▶ _ENTRIES SHOWN_:
● ● ● ● ●

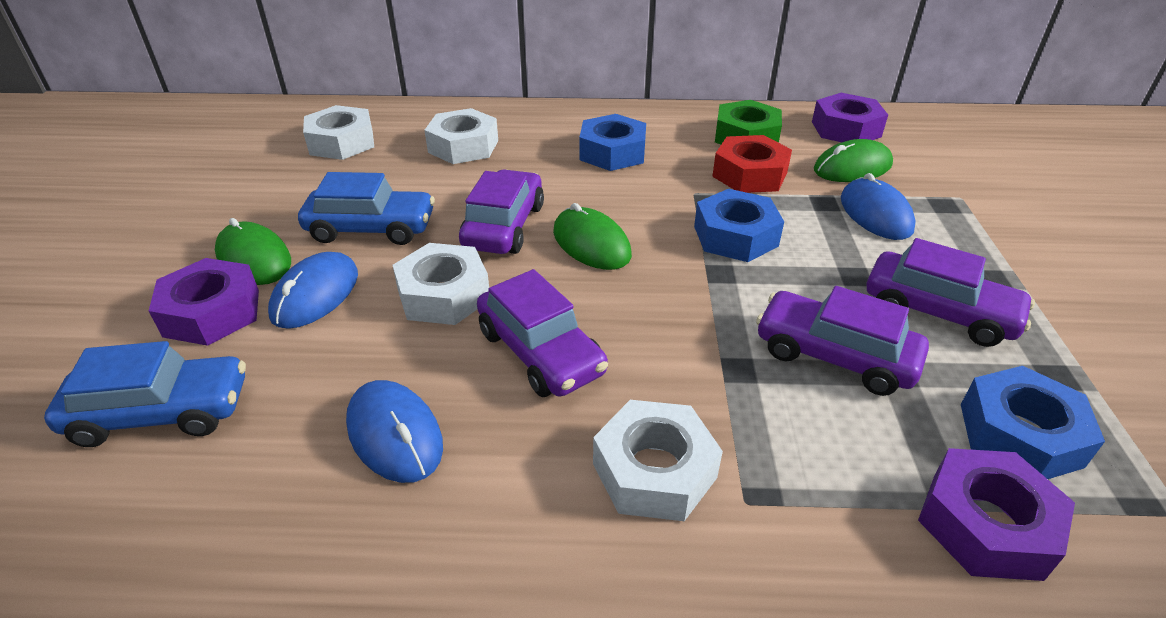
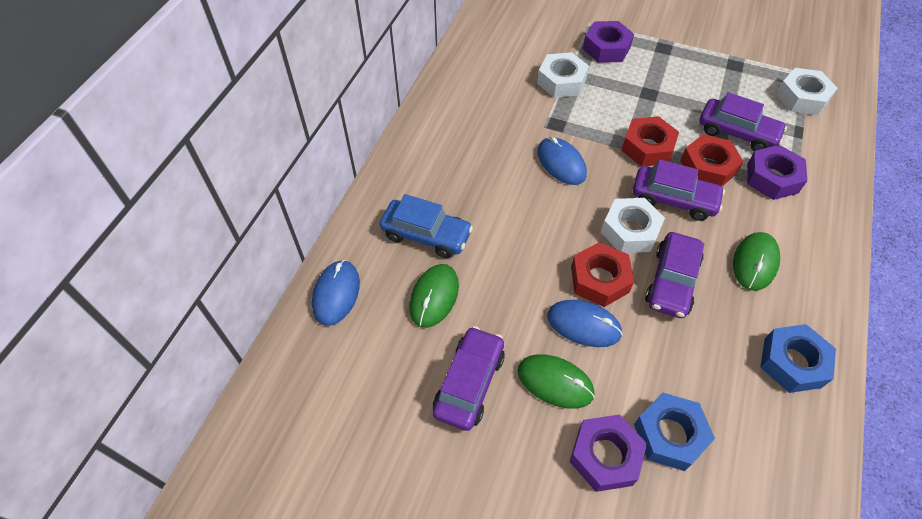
blue car: 2 -> 1
blue nut: 3 -> 2
green nut: 1 -> 0
red nut: 1 -> 3
white nut: 4 -> 3

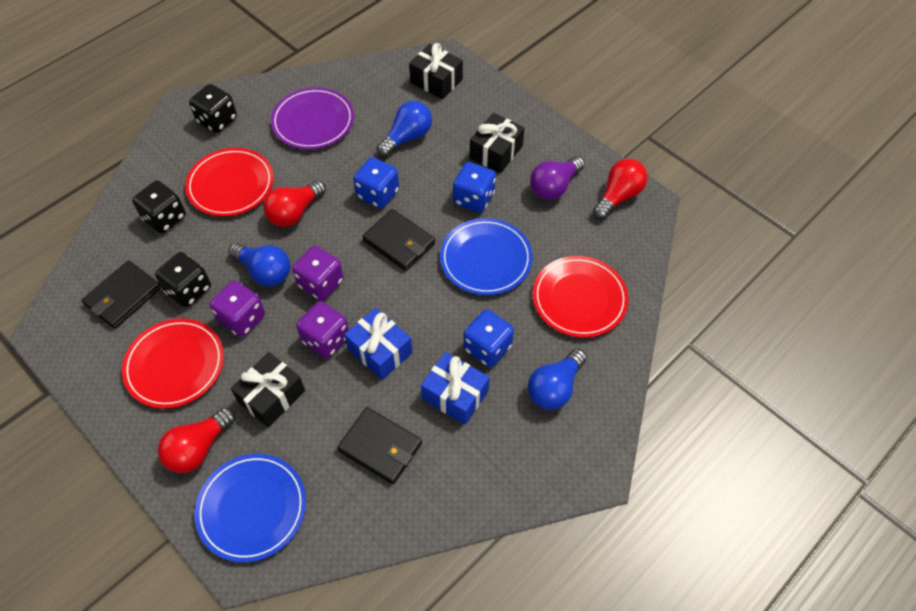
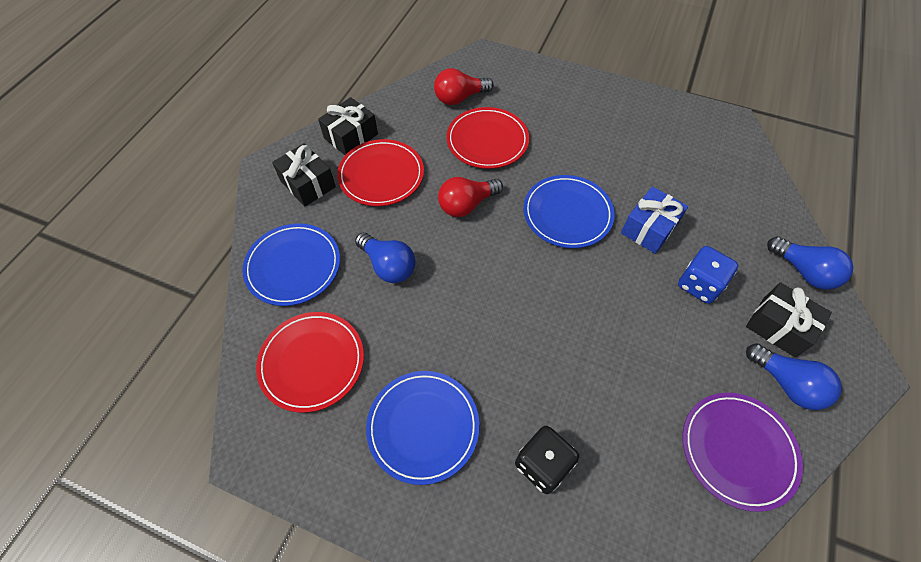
black dice: 3 -> 1
black wallet: 3 -> 0
blue dice: 3 -> 1
blue gift: 2 -> 1
blue plate: 2 -> 3
purple dice: 3 -> 0
purple light bulb: 1 -> 0
red light bulb: 3 -> 2

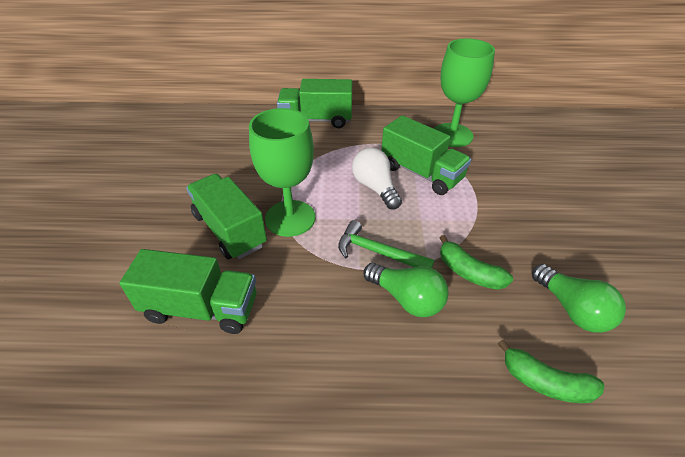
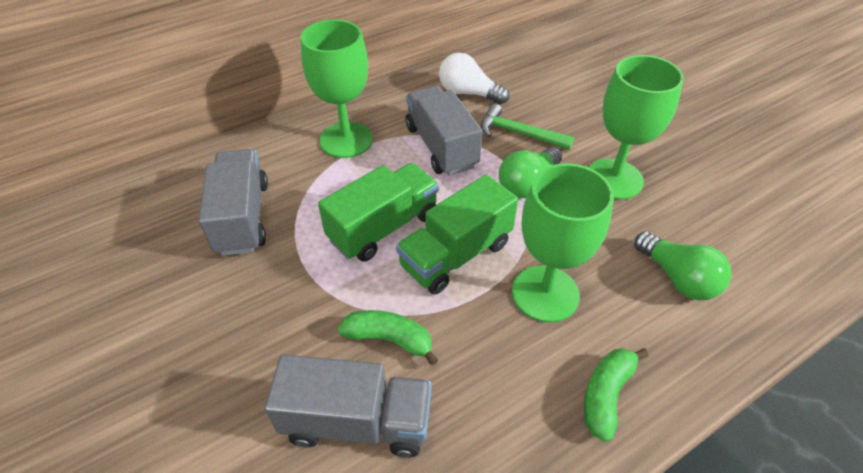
green goblet: 2 -> 3
green truck: 4 -> 2
grey truck: 0 -> 3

● ● ● ● ●

▶ _YOUR ASSIGNMENT_: Without the pictures, copy out all the records above exactly.

▶ _WRITTEN ANSWER_:
blue car: 2 -> 1
blue nut: 3 -> 2
green nut: 1 -> 0
red nut: 1 -> 3
white nut: 4 -> 3

black dice: 3 -> 1
black wallet: 3 -> 0
blue dice: 3 -> 1
blue gift: 2 -> 1
blue plate: 2 -> 3
purple dice: 3 -> 0
purple light bulb: 1 -> 0
red light bulb: 3 -> 2

green goblet: 2 -> 3
green truck: 4 -> 2
grey truck: 0 -> 3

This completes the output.